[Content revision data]
————————
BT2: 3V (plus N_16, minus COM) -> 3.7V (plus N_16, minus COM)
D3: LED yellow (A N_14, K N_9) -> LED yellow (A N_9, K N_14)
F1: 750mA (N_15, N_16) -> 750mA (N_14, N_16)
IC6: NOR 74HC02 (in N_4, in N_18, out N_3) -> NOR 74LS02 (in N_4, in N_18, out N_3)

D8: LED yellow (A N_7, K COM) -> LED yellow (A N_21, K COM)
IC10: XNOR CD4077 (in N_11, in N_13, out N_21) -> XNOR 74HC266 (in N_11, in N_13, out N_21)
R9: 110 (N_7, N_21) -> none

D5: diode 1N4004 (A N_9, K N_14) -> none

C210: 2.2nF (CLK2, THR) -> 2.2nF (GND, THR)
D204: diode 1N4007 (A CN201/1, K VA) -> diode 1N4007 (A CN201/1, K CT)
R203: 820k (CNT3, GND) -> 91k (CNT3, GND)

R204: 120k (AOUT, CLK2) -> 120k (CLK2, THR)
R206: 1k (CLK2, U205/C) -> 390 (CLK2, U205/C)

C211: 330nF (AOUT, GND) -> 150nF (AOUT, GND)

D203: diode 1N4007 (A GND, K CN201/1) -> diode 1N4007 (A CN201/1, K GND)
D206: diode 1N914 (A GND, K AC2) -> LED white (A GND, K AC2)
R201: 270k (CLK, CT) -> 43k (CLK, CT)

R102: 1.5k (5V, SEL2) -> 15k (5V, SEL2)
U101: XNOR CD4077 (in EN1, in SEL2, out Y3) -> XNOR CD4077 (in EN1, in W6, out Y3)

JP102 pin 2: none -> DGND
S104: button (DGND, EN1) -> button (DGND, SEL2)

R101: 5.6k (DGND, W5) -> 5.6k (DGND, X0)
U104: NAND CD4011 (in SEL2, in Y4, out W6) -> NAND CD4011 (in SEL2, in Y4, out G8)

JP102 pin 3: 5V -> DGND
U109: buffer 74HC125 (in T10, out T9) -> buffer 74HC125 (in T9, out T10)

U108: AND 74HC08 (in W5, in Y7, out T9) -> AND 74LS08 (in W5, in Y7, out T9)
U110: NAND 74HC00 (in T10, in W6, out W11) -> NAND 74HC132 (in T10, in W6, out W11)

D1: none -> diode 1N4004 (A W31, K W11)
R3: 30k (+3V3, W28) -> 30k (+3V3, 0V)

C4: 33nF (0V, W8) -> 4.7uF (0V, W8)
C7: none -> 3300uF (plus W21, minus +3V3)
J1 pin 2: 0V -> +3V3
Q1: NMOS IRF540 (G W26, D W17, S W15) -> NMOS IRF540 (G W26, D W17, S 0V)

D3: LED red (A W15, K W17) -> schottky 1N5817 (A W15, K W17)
————————
**Instructions to follow:**
Transcribe all entries word for word.

**Solved problem:**
BT2: 3V (plus N_16, minus COM) -> 3.7V (plus N_16, minus COM)
D3: LED yellow (A N_14, K N_9) -> LED yellow (A N_9, K N_14)
F1: 750mA (N_15, N_16) -> 750mA (N_14, N_16)
IC6: NOR 74HC02 (in N_4, in N_18, out N_3) -> NOR 74LS02 (in N_4, in N_18, out N_3)

D8: LED yellow (A N_7, K COM) -> LED yellow (A N_21, K COM)
IC10: XNOR CD4077 (in N_11, in N_13, out N_21) -> XNOR 74HC266 (in N_11, in N_13, out N_21)
R9: 110 (N_7, N_21) -> none

D5: diode 1N4004 (A N_9, K N_14) -> none

C210: 2.2nF (CLK2, THR) -> 2.2nF (GND, THR)
D204: diode 1N4007 (A CN201/1, K VA) -> diode 1N4007 (A CN201/1, K CT)
R203: 820k (CNT3, GND) -> 91k (CNT3, GND)

R204: 120k (AOUT, CLK2) -> 120k (CLK2, THR)
R206: 1k (CLK2, U205/C) -> 390 (CLK2, U205/C)

C211: 330nF (AOUT, GND) -> 150nF (AOUT, GND)

D203: diode 1N4007 (A GND, K CN201/1) -> diode 1N4007 (A CN201/1, K GND)
D206: diode 1N914 (A GND, K AC2) -> LED white (A GND, K AC2)
R201: 270k (CLK, CT) -> 43k (CLK, CT)

R102: 1.5k (5V, SEL2) -> 15k (5V, SEL2)
U101: XNOR CD4077 (in EN1, in SEL2, out Y3) -> XNOR CD4077 (in EN1, in W6, out Y3)

JP102 pin 2: none -> DGND
S104: button (DGND, EN1) -> button (DGND, SEL2)

R101: 5.6k (DGND, W5) -> 5.6k (DGND, X0)
U104: NAND CD4011 (in SEL2, in Y4, out W6) -> NAND CD4011 (in SEL2, in Y4, out G8)

JP102 pin 3: 5V -> DGND
U109: buffer 74HC125 (in T10, out T9) -> buffer 74HC125 (in T9, out T10)

U108: AND 74HC08 (in W5, in Y7, out T9) -> AND 74LS08 (in W5, in Y7, out T9)
U110: NAND 74HC00 (in T10, in W6, out W11) -> NAND 74HC132 (in T10, in W6, out W11)

D1: none -> diode 1N4004 (A W31, K W11)
R3: 30k (+3V3, W28) -> 30k (+3V3, 0V)

C4: 33nF (0V, W8) -> 4.7uF (0V, W8)
C7: none -> 3300uF (plus W21, minus +3V3)
J1 pin 2: 0V -> +3V3
Q1: NMOS IRF540 (G W26, D W17, S W15) -> NMOS IRF540 (G W26, D W17, S 0V)

D3: LED red (A W15, K W17) -> schottky 1N5817 (A W15, K W17)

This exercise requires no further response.